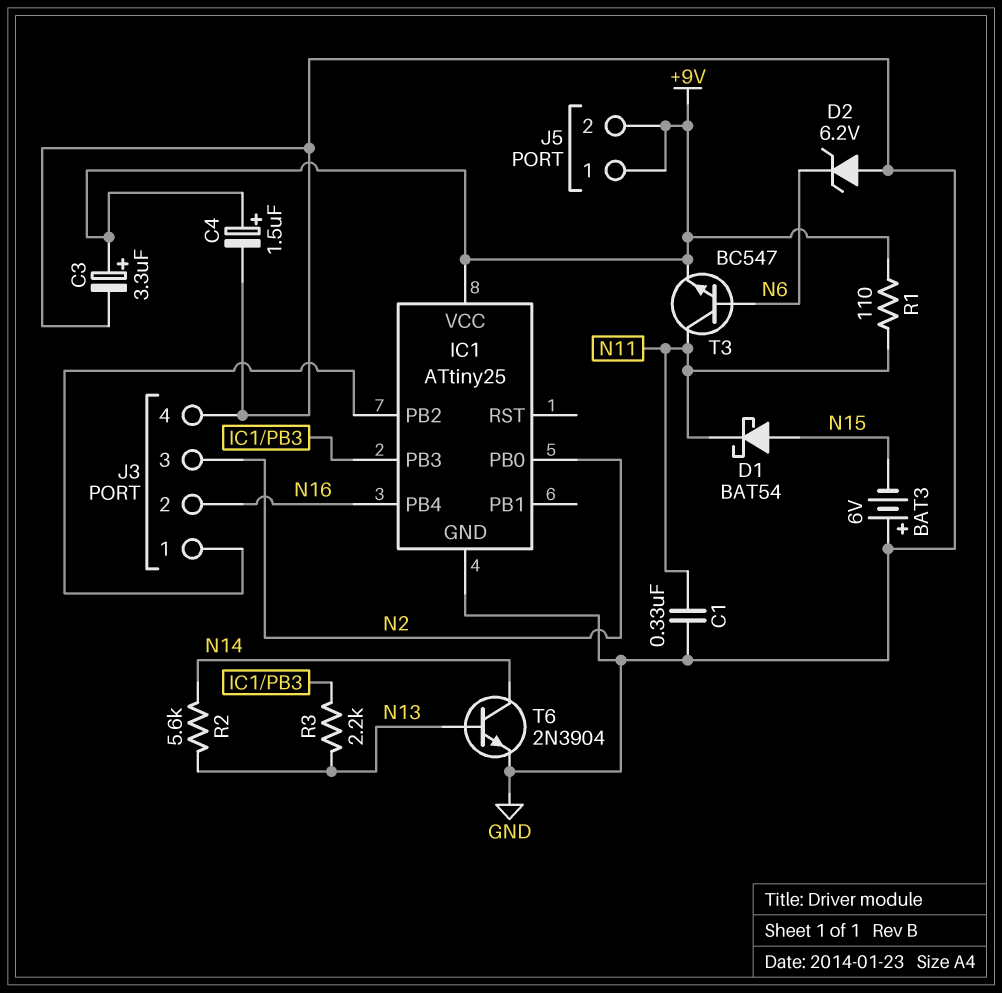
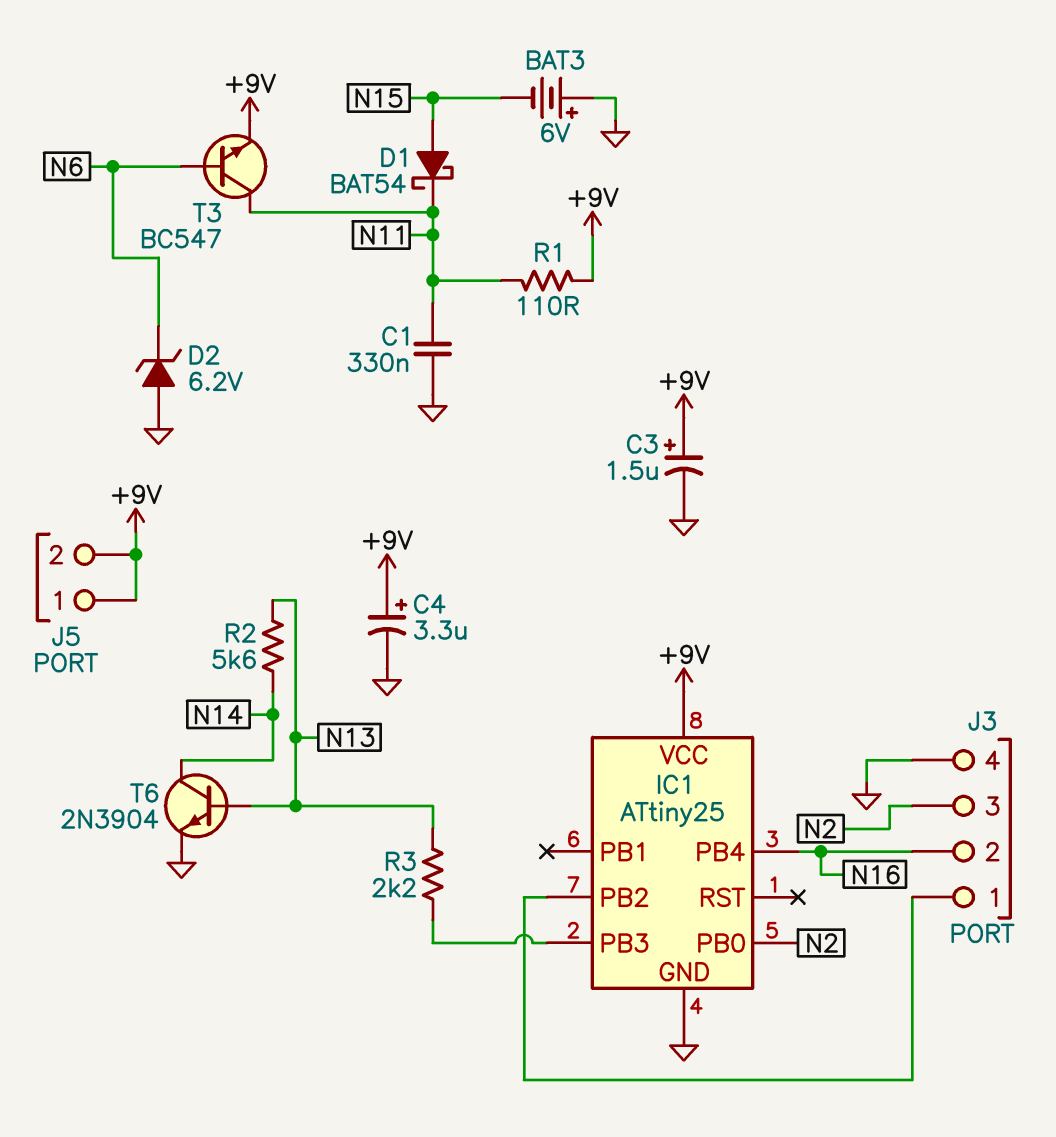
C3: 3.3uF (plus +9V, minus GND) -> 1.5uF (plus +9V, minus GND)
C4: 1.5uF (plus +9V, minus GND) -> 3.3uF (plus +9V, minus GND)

* * *

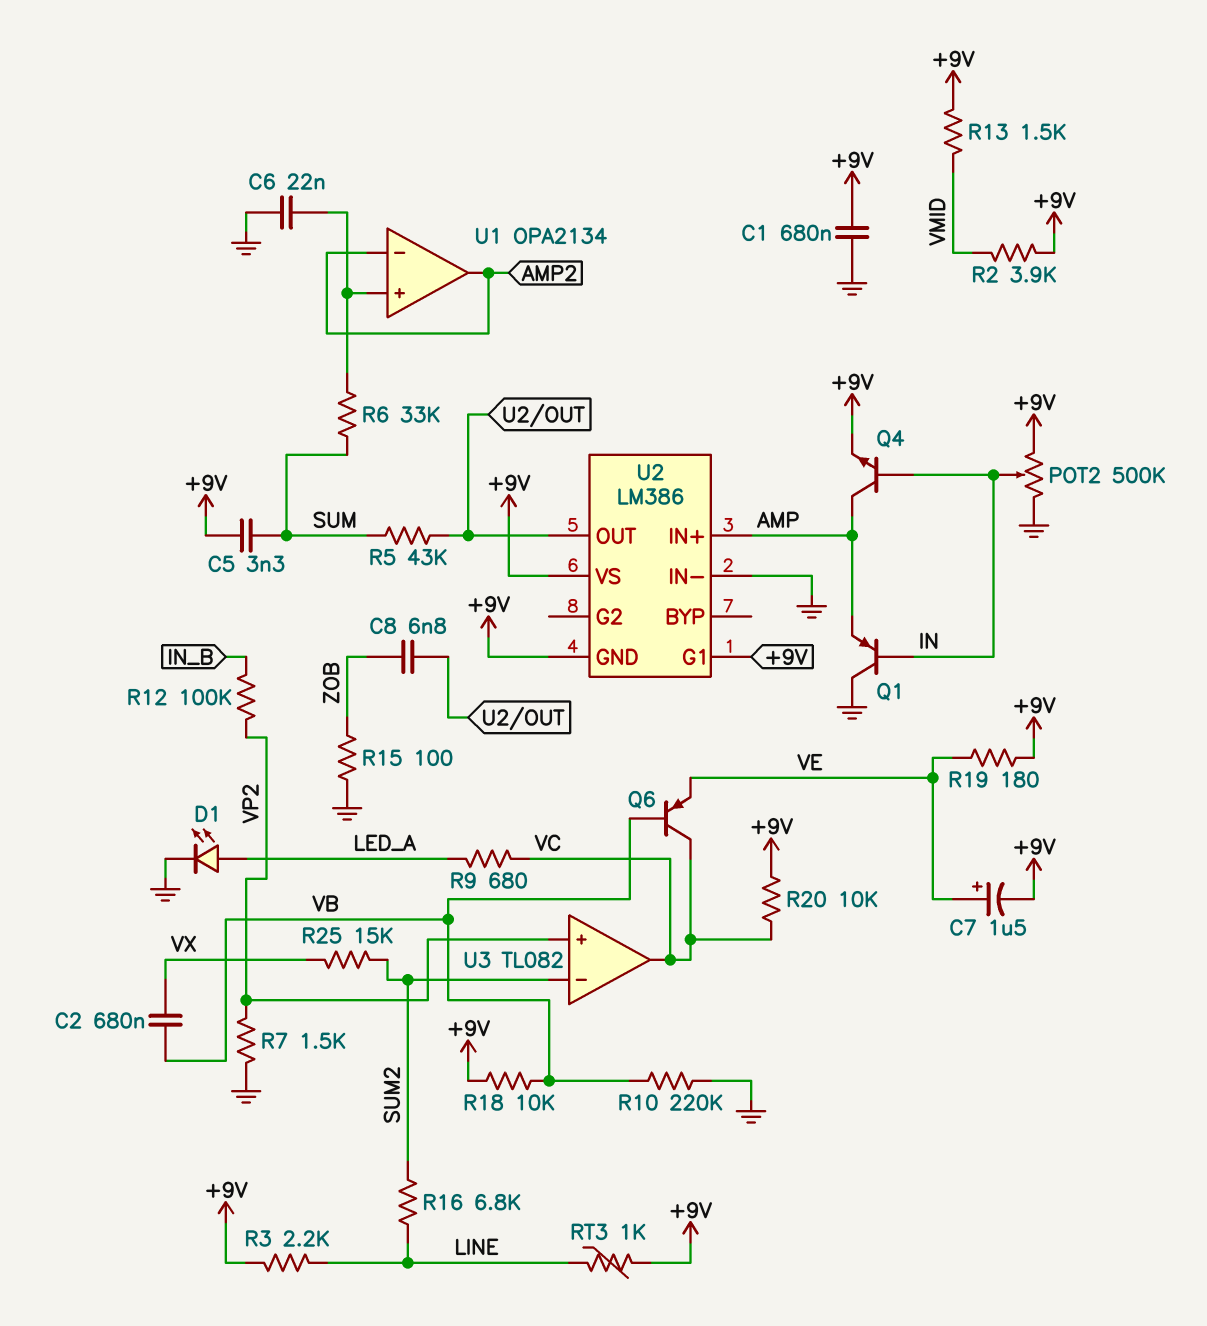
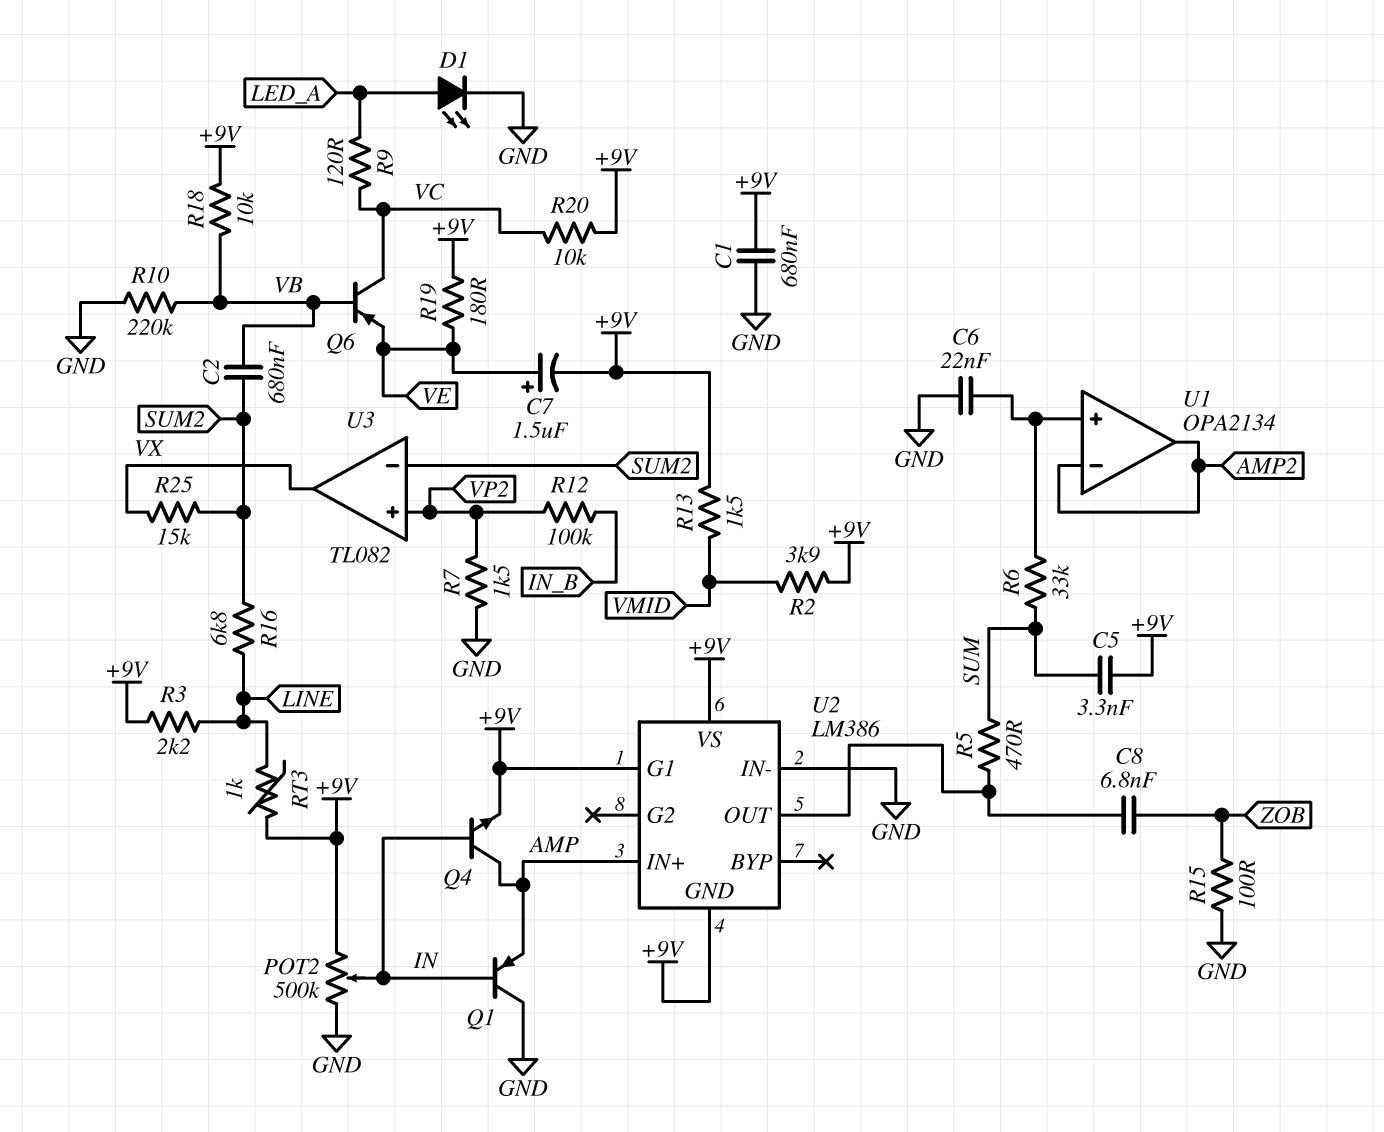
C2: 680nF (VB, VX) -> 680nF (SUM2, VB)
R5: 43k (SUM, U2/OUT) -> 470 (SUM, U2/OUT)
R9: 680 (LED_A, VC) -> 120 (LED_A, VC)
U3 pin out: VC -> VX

__TASK PROMPT__: When you reach the line with "R5: 43k (SUM, U2/OUT) -> 470 (SUM, U2/OUT)" in the records above, start writing out lines exactly, and stop once the line with "U3 pin out: VC -> VX" has been written; include nothing else.

__SOLUTION FOR THIS EXERCISE__:
R5: 43k (SUM, U2/OUT) -> 470 (SUM, U2/OUT)
R9: 680 (LED_A, VC) -> 120 (LED_A, VC)
U3 pin out: VC -> VX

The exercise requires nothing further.